:: GIVEN RECORDS

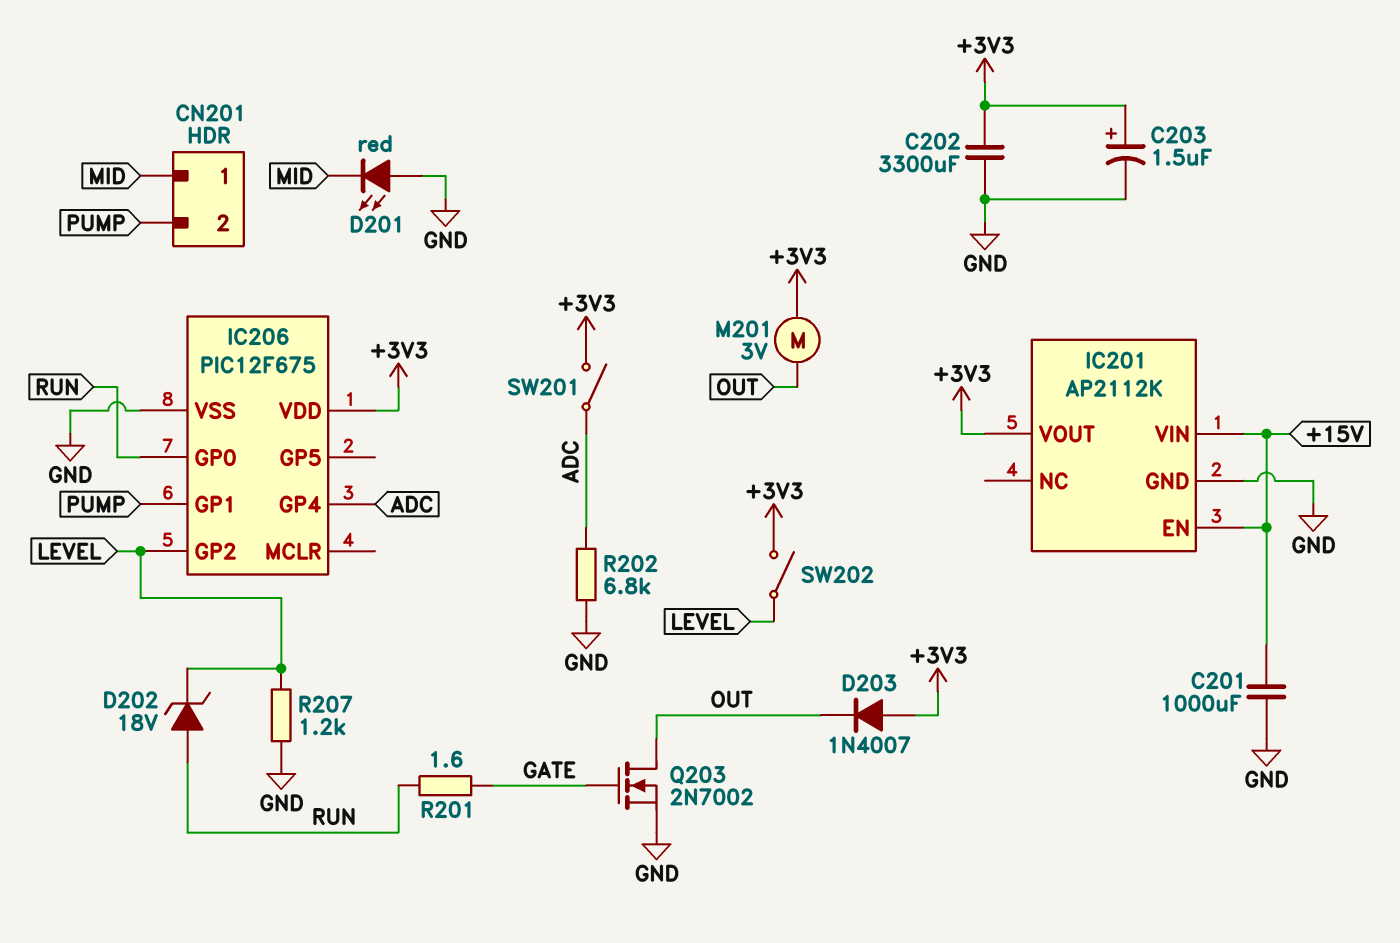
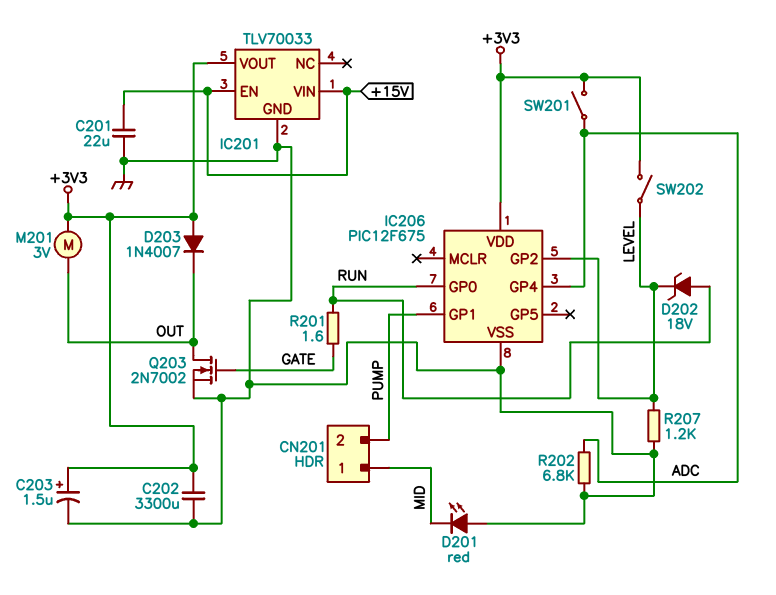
C201: 1000uF (+15V, GND) -> 22uF (+15V, GND)
IC201: AP2112K -> TLV70033

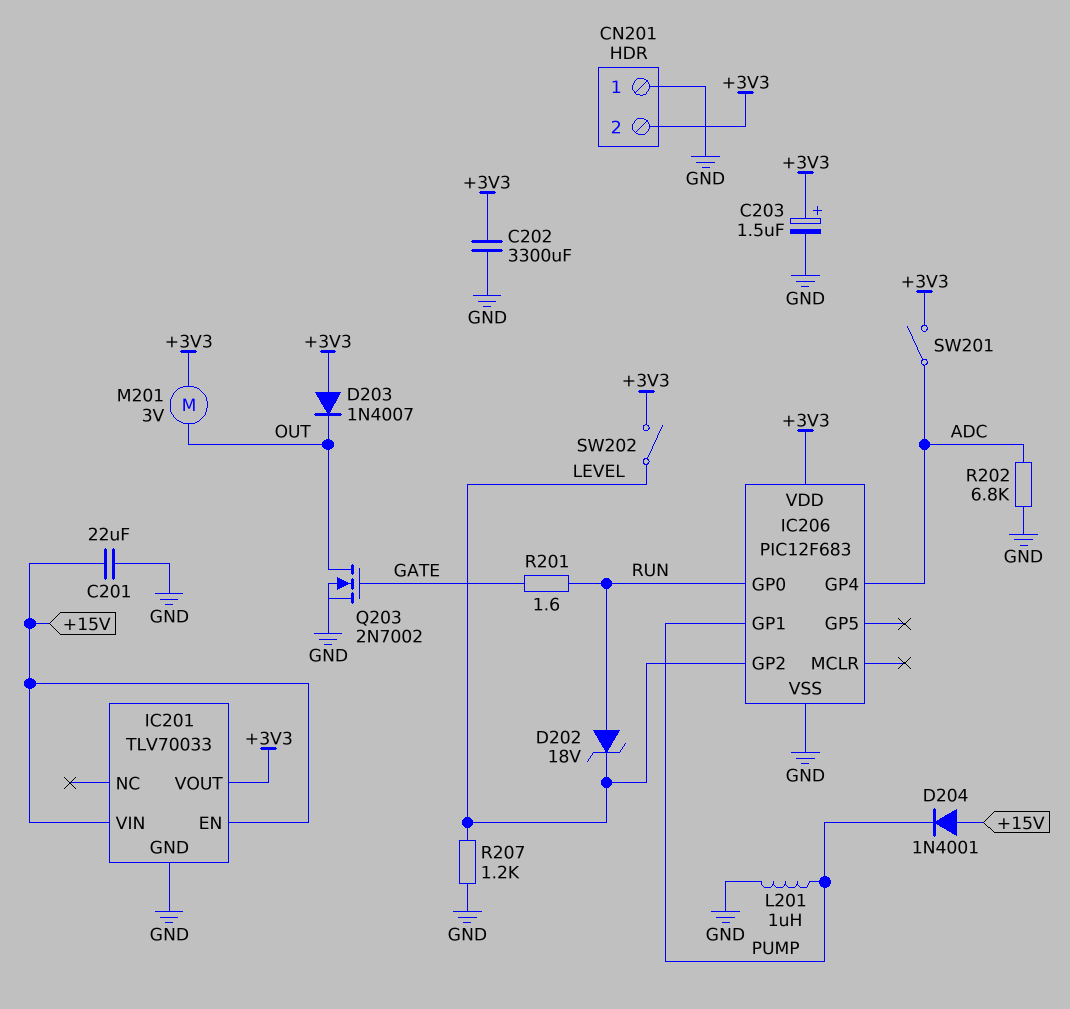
CN201 pin 1: MID -> GND
CN201 pin 2: PUMP -> +3V3
D201: LED red (A GND, K MID) -> none
D204: none -> diode 1N4001 (A +15V, K PUMP)
IC206: PIC12F675 -> PIC12F683
L201: none -> 1uH (GND, PUMP)

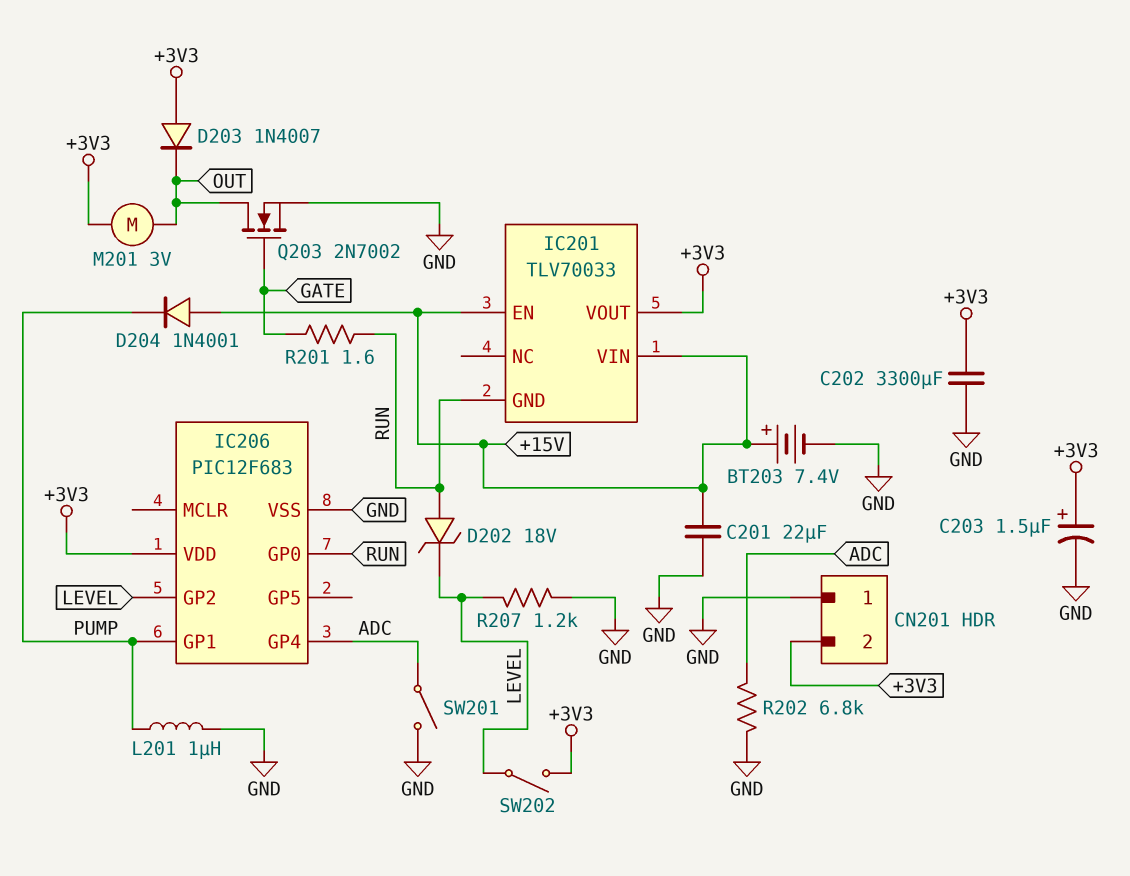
BT203: none -> 7.4V (plus +15V, minus GND)
IC201 pin GND: GND -> RUN
SW201: switch (+3V3, ADC) -> switch (ADC, GND)

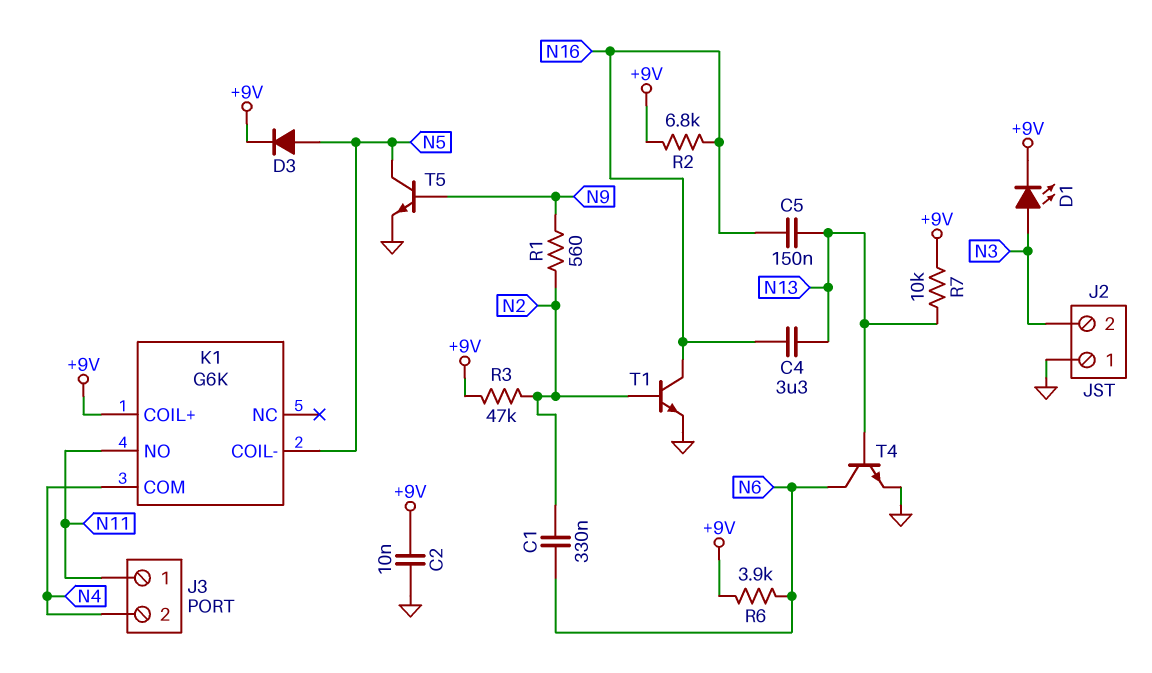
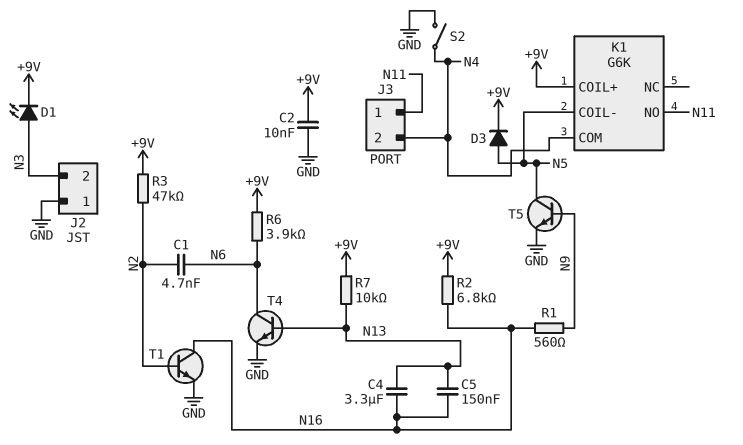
C1: 330nF (N2, N6) -> 4.7nF (N2, N6)
R1: 560 (N2, N9) -> 560 (N9, N16)
S2: none -> switch (GND, N4)

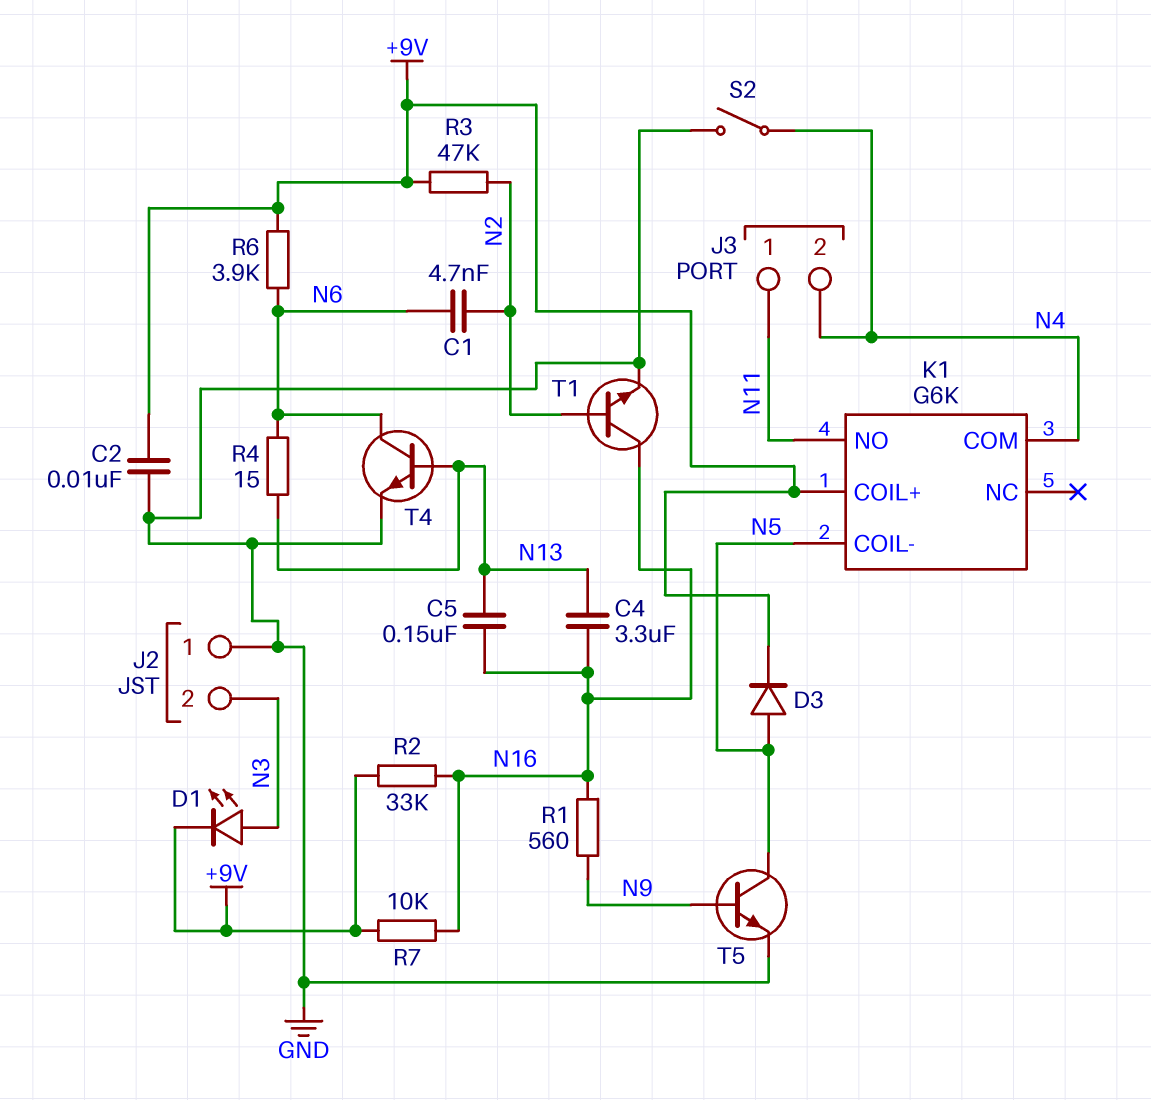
R2: 6.8k (+9V, N16) -> 33k (+9V, N16)
R4: none -> 15 (N6, N13)
R7: 10k (+9V, N13) -> 10k (+9V, N16)

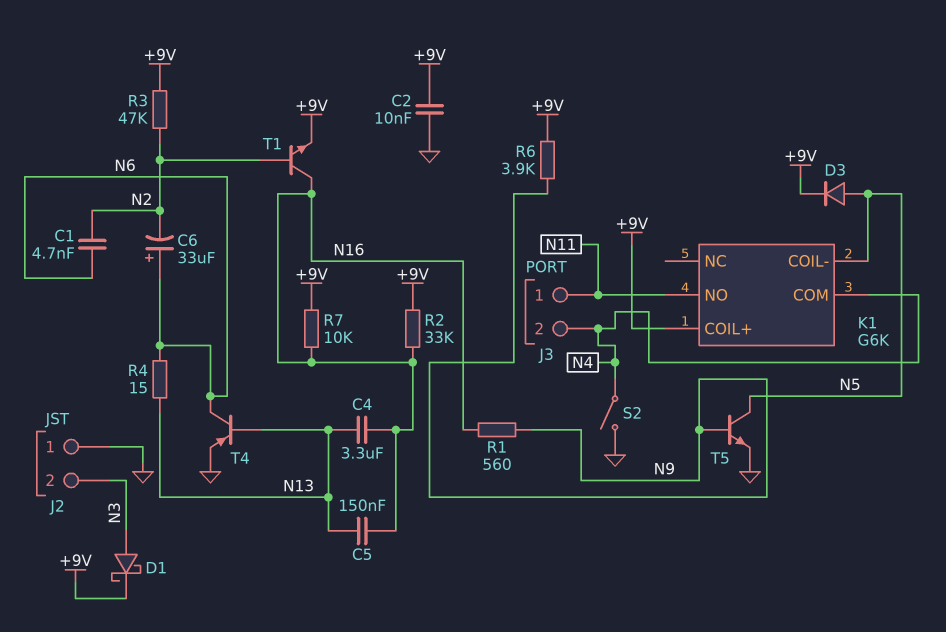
C6: none -> 33uF (plus N6, minus N2)
D1: LED (A N3, K +9V) -> schottky (A N3, K +9V)
R6: 3.9k (+9V, N6) -> 3.9k (+9V, N9)
T1: NPN (B N2, C N16, E GND) -> NPN (B N2, C N16, E +9V)
T4: NPN (B N13, C N6, E GND) -> PNP (B N13, C N6, E GND)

::::

From the first line to the last, return the records exactly and leave the pictures behind.

▶ [ANSWER TO THE EXERCISE]
C201: 1000uF (+15V, GND) -> 22uF (+15V, GND)
IC201: AP2112K -> TLV70033

CN201 pin 1: MID -> GND
CN201 pin 2: PUMP -> +3V3
D201: LED red (A GND, K MID) -> none
D204: none -> diode 1N4001 (A +15V, K PUMP)
IC206: PIC12F675 -> PIC12F683
L201: none -> 1uH (GND, PUMP)

BT203: none -> 7.4V (plus +15V, minus GND)
IC201 pin GND: GND -> RUN
SW201: switch (+3V3, ADC) -> switch (ADC, GND)

C1: 330nF (N2, N6) -> 4.7nF (N2, N6)
R1: 560 (N2, N9) -> 560 (N9, N16)
S2: none -> switch (GND, N4)

R2: 6.8k (+9V, N16) -> 33k (+9V, N16)
R4: none -> 15 (N6, N13)
R7: 10k (+9V, N13) -> 10k (+9V, N16)

C6: none -> 33uF (plus N6, minus N2)
D1: LED (A N3, K +9V) -> schottky (A N3, K +9V)
R6: 3.9k (+9V, N6) -> 3.9k (+9V, N9)
T1: NPN (B N2, C N16, E GND) -> NPN (B N2, C N16, E +9V)
T4: NPN (B N13, C N6, E GND) -> PNP (B N13, C N6, E GND)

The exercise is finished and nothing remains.